Directions
Copy every line from the rows below, character for character, and leave the pictures out of your answer.

Data for the task
★ ★ ★ ★ ★
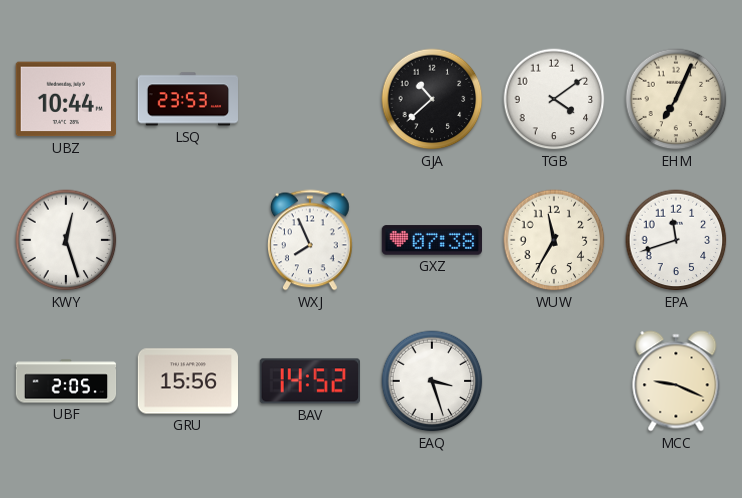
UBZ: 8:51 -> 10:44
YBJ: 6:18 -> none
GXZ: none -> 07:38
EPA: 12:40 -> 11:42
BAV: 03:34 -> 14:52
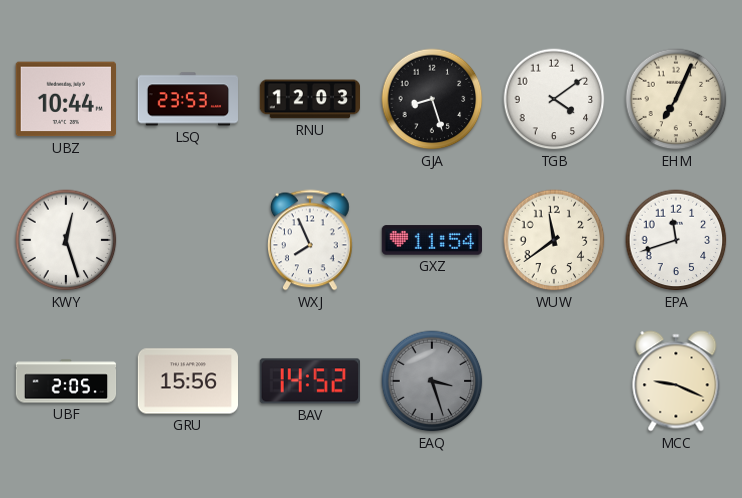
RNU: none -> 12:03
GJA: 10:38 -> 8:27
GXZ: 07:38 -> 11:54
WUW: 11:35 -> 11:39
EAQ dial: white -> grey
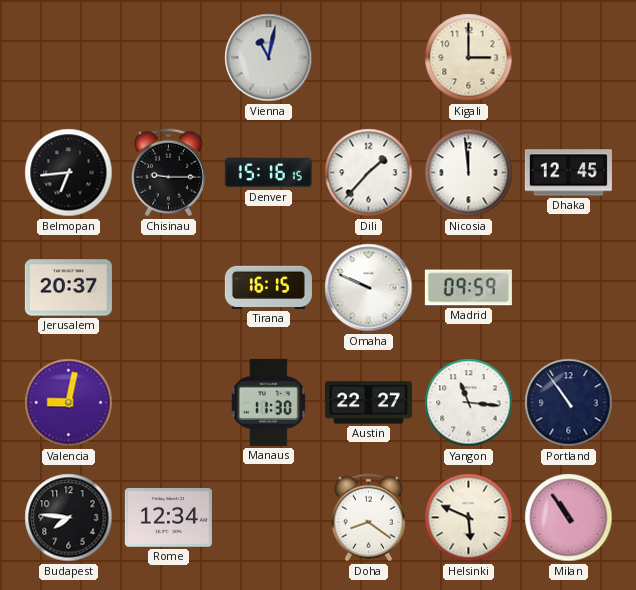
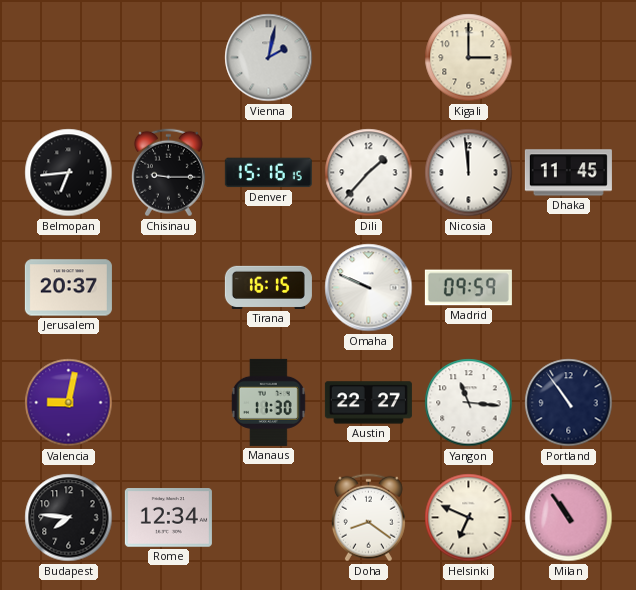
Vienna: 11:02 -> 2:02
Dhaka: 12:45 -> 11:45
Helsinki: 5:49 -> 6:49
★ ★ ★ ★ ★
Answer below
UBZ: 8:51 -> 10:44
YBJ: 6:18 -> none
GXZ: none -> 07:38
EPA: 12:40 -> 11:42
BAV: 03:34 -> 14:52
RNU: none -> 12:03
GJA: 10:38 -> 8:27
GXZ: 07:38 -> 11:54
WUW: 11:35 -> 11:39
EAQ dial: white -> grey
Vienna: 11:02 -> 2:02
Dhaka: 12:45 -> 11:45
Helsinki: 5:49 -> 6:49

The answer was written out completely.